[Before and after comparisons]
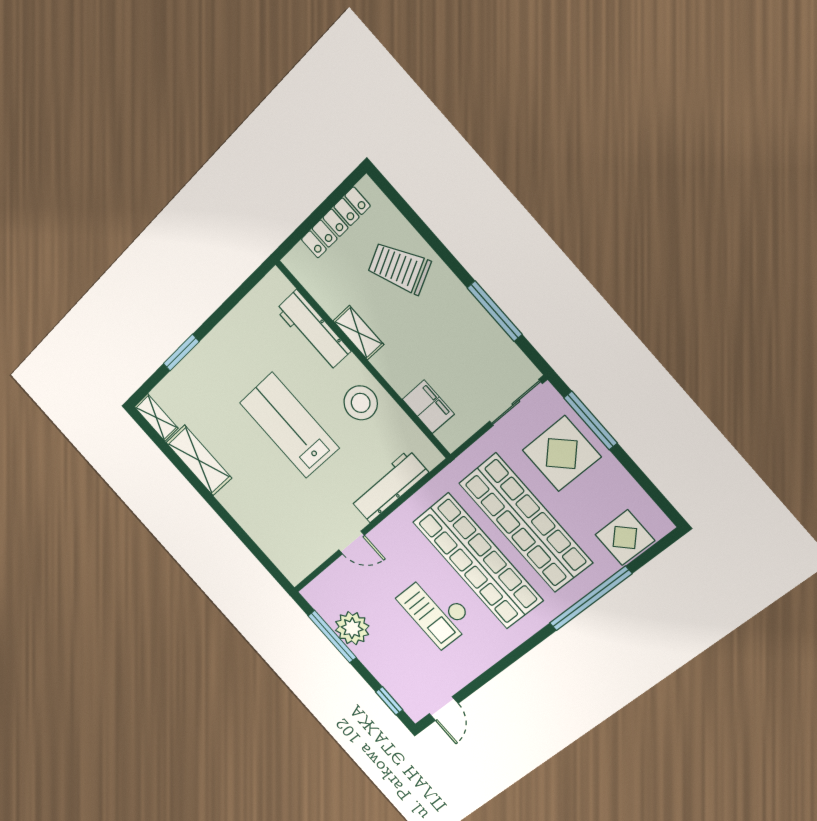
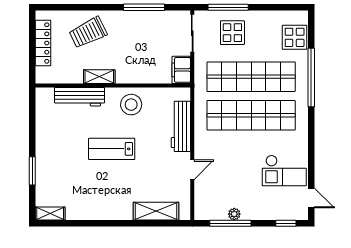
filing cabinet: (428, 407) -> (181, 70), moved, turned -90
lab bench: (289, 425) -> (112, 149), width x0.73, depth x0.72
display table: (562, 454) -> (232, 33), width x0.73, depth x0.73
shelving: (199, 460) -> (156, 211), moved
checkout: (436, 610) -> (284, 171), moved
plant: (352, 628) -> (234, 214), width x0.53, depth x0.53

**Task directions**
Up to and including the line that contains "checkout: (436, 610) -> (284, 171), moved", print the records above exactly from their first line, without any pictures.

**The answer**
filing cabinet: (428, 407) -> (181, 70), moved, turned -90
lab bench: (289, 425) -> (112, 149), width x0.73, depth x0.72
display table: (562, 454) -> (232, 33), width x0.73, depth x0.73
shelving: (199, 460) -> (156, 211), moved
checkout: (436, 610) -> (284, 171), moved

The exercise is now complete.